Your answer should be the exact lines of the data below from the one containing "pink flashlight: 1 -> 2" through the one containing "turquoise hammer: 5 -> 4"; please include nothing else.

*** Data for the task Section Begins ***

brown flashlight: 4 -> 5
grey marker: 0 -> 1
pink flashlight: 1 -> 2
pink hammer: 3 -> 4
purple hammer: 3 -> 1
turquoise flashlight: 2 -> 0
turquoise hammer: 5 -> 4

*** Data for the task Section Ends ***
*** Data for the task Section Begins ***

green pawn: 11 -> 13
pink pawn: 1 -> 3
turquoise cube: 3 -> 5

*** Data for the task Section Ends ***

Output of the task:
pink flashlight: 1 -> 2
pink hammer: 3 -> 4
purple hammer: 3 -> 1
turquoise flashlight: 2 -> 0
turquoise hammer: 5 -> 4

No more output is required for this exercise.